Data listing
........
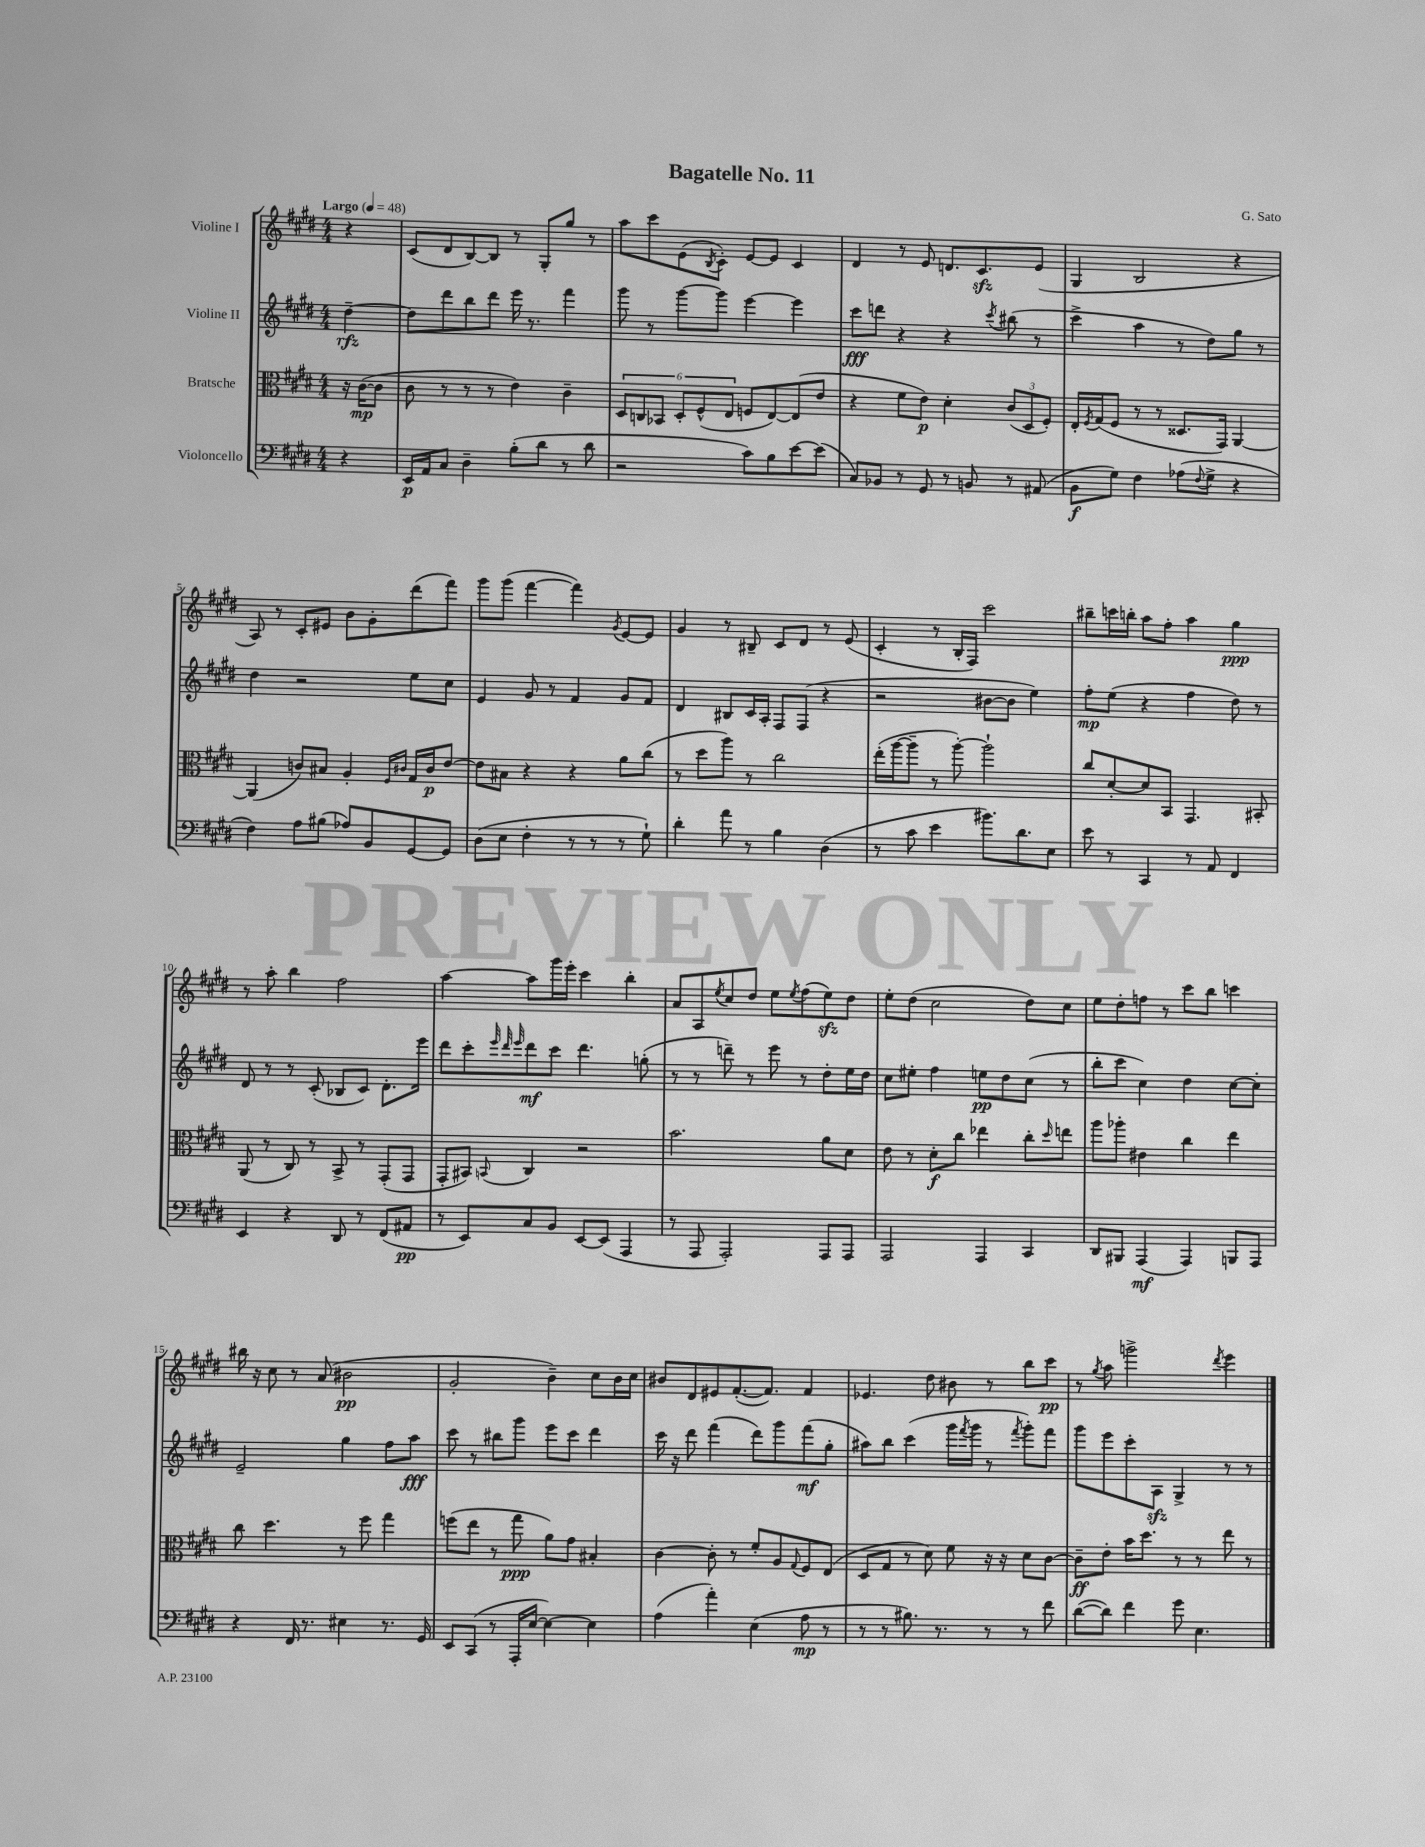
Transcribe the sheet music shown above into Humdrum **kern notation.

**kern	**kern	**kern	**kern
*staff4	*staff3	*staff2	*staff1
*clefF4	*clefC3	*clefG2	*clefG2
*k[f#c#g#d#]	*k[f#c#g#d#]	*k[f#c#g#d#]	*k[f#c#g#d#]
*M4/4	*M4/4	*M4/4	*M4/4
*MM48	*MM48	*MM48	*MM48
4r	16r	[4dd#~	4r
.	([16c#	.	.
.	8c#]	.	.
=	=	=	=
16EE	8c#	8dd#]	(8c#
16AA	.	.	.
8C#	8r	8ddd#	8d#
4D#~	8r	8bb	[8B)
.	8r	8ddd#	8B]
(8B'	4e)	16eee	8r
.	.	8.r	.
8d#	.	.	8G#'
8r	4c#~	4fff#	8gg#
8d#	.	.	8r
=	=	=	=
2r	12D#	8ggg#	8aa
.	12C	.	.
.	.	8r	8ccc#
.	12BB-	.	.
.	12D#'	[8ggg#	(8e
.	(12F#^^	.	.
.	.	.	8qB
.	.	8ggg#]	8c#')
.	12E	.	.
8c#)	8F	[4eee	[8e
8B	[8E)	.	8e]
[8e	(8E]	4eee]	4c#
(8e]	8e	.	.
=	=	=	=
8C#)	4r	8ccc#	4d#
8BB-	.	8ddd	.
8r	8f#	4r	8r
8GG#	8e)	.	8e
8r	4d#'	4r	8.d
8BB	.	.	.
.	.	.	8.c#
.	.	8qccc#	.
8r	(12c#	(8bb#	.
.	12D#	.	.
(8AA#	.	8r	(8e
.	12F#')	.	.
=	=	=	=
8BB	16E'	4ccc#^	4G#
.	8qF#	.	.
.	(16G#	.	.
8G#)	8F#	.	.
4F#	8r	4aa	2B
.	8r	.	.
(8A-	8.D##	8r	.
8qqF#	.	.	.
8G#^	.	8dd#)	.
.	16GG#)	.	.
4r	[4AA	8gg#	4r
.	.	8r	.
=	=	=	=
4F#)	(4AA]	4dd#	8A)
.	.	.	8r
8A	8c)	2r	8c#'
(8B#	8B#	.	8e#
8A-)	4A'	.	8b
8BB	.	.	8g#'
.	16qqF#	.	.
.	16qqc#	.	.
[8GG#	16G#	8ee	(8ddd#
.	16c#	.	.
8GG#]	[8e	8cc#	8fff#)
=	=	=	=
(8D#	8e]	4e	8ggg#
8E	8B#	.	(8ggg#
4F#'	4r	8g#	[4fff#
.	.	8r	.
8r	4r	4f#	4fff#])
8r	.	.	.
.	.	.	8qg#
8r	8a	8g#	[8e
8G#`)	(8cc#	8f#	8e]
=	=	=	=
4d#'	8r	4d#	4g#
.	8dd#	.	.
8a	8aa)	8B#	8r
8r	8r	16c#	8B#~
.	.	16A'	.
4B	2cc#	8F#	8c#
.	.	(8F#	8d#
(4D#	.	4r	8r
.	.	.	(8e
=	=	=	=
8r	(16ee'	2r	4c#'
.	[16aa	.	.
8c#	8aa~]	.	.
4e	8r	.	8r
.	[8aa')	.	16B'
.	.	.	16F#)
8.b#)	2aa`]	[8b#	2ccc#
.	.	8b#]	.
8.d#	.	.	.
.	.	4ee)	.
8E	.	.	.
=	=	=	=
8e	8cc#	8ff#'	8bb#~
8r	[8d#'	(8ee	16ccc
.	.	.	16bb'
4CC#	8d#]	4r	8aa
.	8BB	.	8ff#'
8r	4.GG#	4ff#	4aa
8AA	.	.	.
4FF#	.	8dd#)	4gg#
.	8BB#'	8r	.
=	=	=	=
4EE	(8AA	8d#	8r
.	8r	8r	8aa'
4r	8C#)	8r	4bb
.	8r	(8c#'	.
8DD#	8BB^	8B-	2ff#
8r	8r	8c#)	.
(8FF#	(8GG#'	8.d#'	.
8AA#	8GG#	.	.
.	.	16eee	.
=	=	=	=
8r	8GG#'	8ddd#	[4aa
8EE)	8BB#)	8ccc#'	.
.	.	32qqeee	.
.	.	32qqddd#	.
.	8qqBB	32qqeee	.
8C#	4C#	8ddd#	8aa]
8BB	.	8ccc#	16ggg#
.	.	.	16eee'
[8EE	2r	4.ddd#	4ccc#
(8EE]	.	.	.
4AAA	.	.	4bb'
.	.	(8gg'	.
=	=	=	=
8r	2.b	8r	8a
8AAA	.	8r	8A
.	.	.	8qee
2AAA')	.	8ddd~)	8cc#
.	.	8r	8dd#
.	.	8eee	8ee
.	.	.	8qee
.	.	8r	(8ff#
8AAA	8a	8dd#'	8ee)
8AAA	8d#	16ee	8dd#
.	.	16dd#	.
=	=	=	=
2AAA	8e	8cc#	8ee'
.	8r	8ee#'	(8dd#
.	8d#'	4ff#	2cc#
.	8cc#	.	.
4AAA	4ee-	8ee	.
.	.	8dd#	.
4CC#	8cc#'	(8cc#	8dd#)
.	16qqdd#	.	.
.	8ee	8r	8cc#
=	=	=	=
8DD#	8aa	8bb'	8ee
8BBB#	8aa-'	8ccc#	8dd#'
(4AAA	4e#	4cc#)	8ff
.	.	.	8r
4AAA)	4cc#	4dd#	8ccc#
.	.	.	8bb
8BBB	4ee	[8cc#	4ccc
8AAA	.	8cc#']	.
=	=	=	=
4r	8cc#	2e~	16bb#
.	.	.	16r
.	4.dd#	.	8cc#
16FF#	.	.	8r
8.r	.	.	.
.	.	.	(8a
4E#	8r	4gg#	2b#
.	8ff#	.	.
8.r	4gg#	8ff#	.
.	.	8aa	.
16GG#	.	.	.
=	=	=	=
8EE	(8ff	8ccc#	2g#'
(8CC#	8ee	8r	.
8r	8r	8bb#	.
16AAA'	8gg#	8ggg#	.
[16E	.	.	.
4E_)	8a)	8eee	4b~)
.	8g#	8ccc#	.
4E]	4B#'	4ddd#	8cc#
.	.	.	16b
.	.	.	16cc#
=	=	=	=
(4A	[4c#	16ccc#	8b#
.	.	16r	.
.	.	8ddd#	8d#
4a')	8c#']	(4fff#	8e#
.	8r	.	([8.f#'
(4E	8f#'	8ddd#)	.
.	.	.	8.f#])
.	8A	8ggg#	.
.	8qqG#	.	.
8A	8F#	(8fff#	4f#
8r	(8E	8gg#'	.
=	=	=	=
8r	8D#	8aa#)	4.e-
8r	8G#	8bb	.
8.B#)	8r	(4ccc#	.
.	8d#)	.	8dd#
8.r	.	.	.
.	8f#	16ggg#	8b#
.	.	8qfff#	.
.	.	16ggg#	.
8r	16r	8r	8r
.	16r	.	.
.	.	8qfff#	.
8r	8d#	8ggg#')	8bb
8f#	[8c#	8fff#	8ccc#
=	=	=	=
([8d#	8c#~]	8ggg#	8r
.	.	.	8qgg#
8d#])	8e'	8eee	8aa
4f#	16b	8ccc#'	2ggg^
.	8.dd#	.	.
.	.	8A	.
8g#	8r	4G#^	.
4.E	8r	.	.
.	.	.	8qddd#
.	8ee	8r	4eee
.	8r	8r	.
==	==	==	==
*-	*-	*-	*-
........
== Instruction ==
How many lines in the rows above contain the string "kern"? Reply with the number alone.

== The solution ==
2